# [Exercise]
Repeat the listing word for word. No pictures belong in the copy.

# [Provided records]
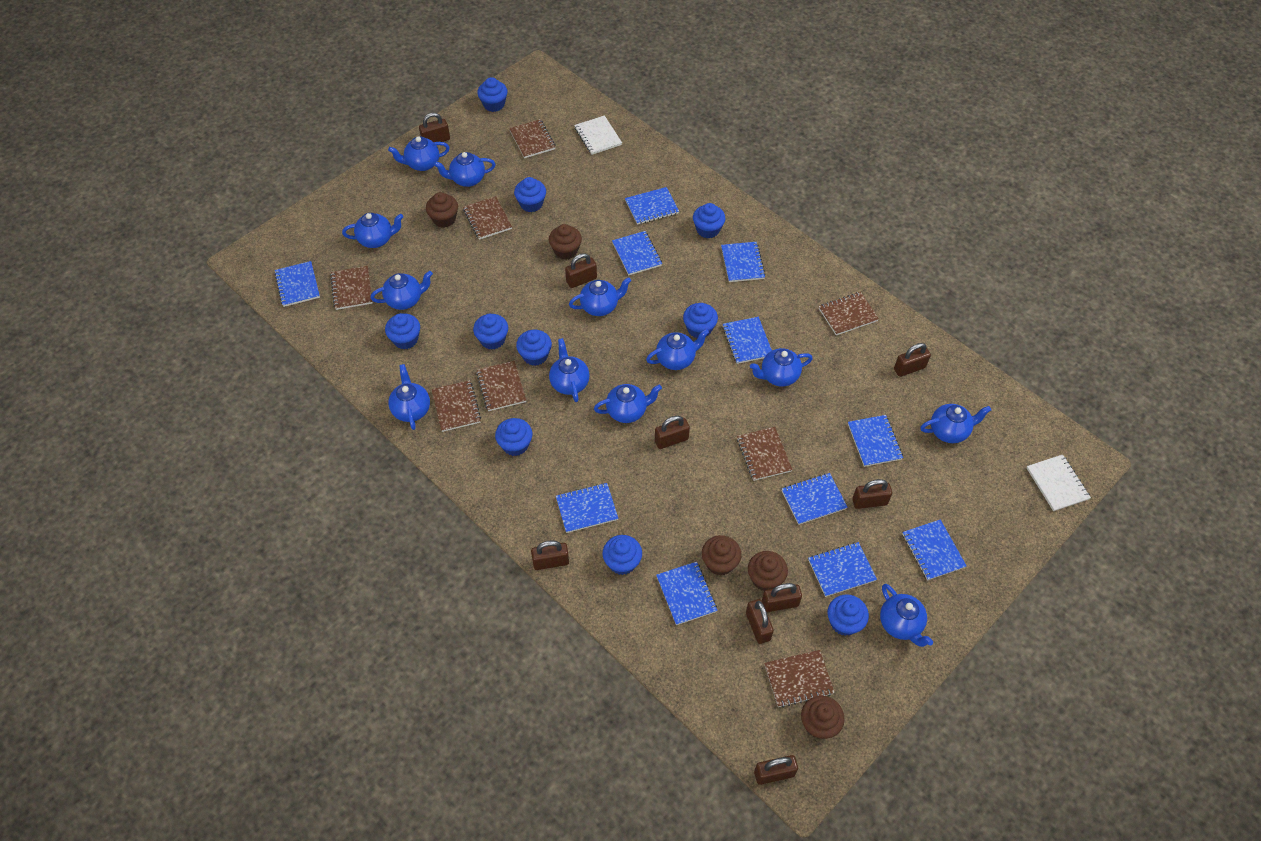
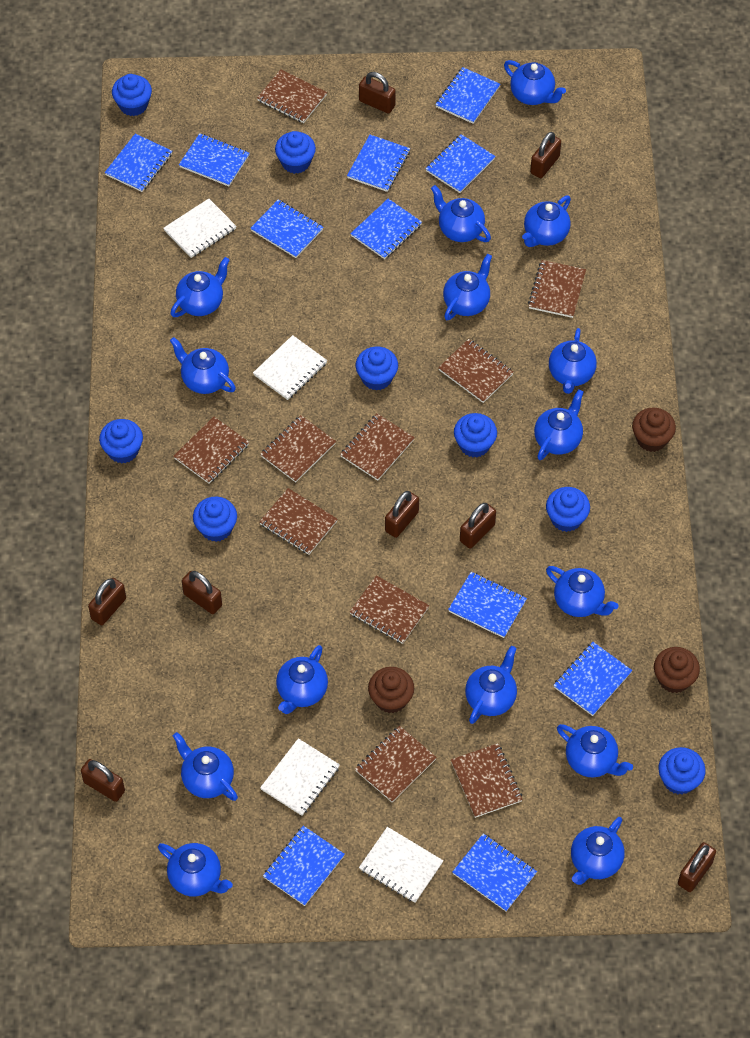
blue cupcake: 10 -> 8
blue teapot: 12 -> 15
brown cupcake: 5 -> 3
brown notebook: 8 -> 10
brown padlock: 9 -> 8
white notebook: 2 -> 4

# [Your solution]
blue cupcake: 10 -> 8
blue teapot: 12 -> 15
brown cupcake: 5 -> 3
brown notebook: 8 -> 10
brown padlock: 9 -> 8
white notebook: 2 -> 4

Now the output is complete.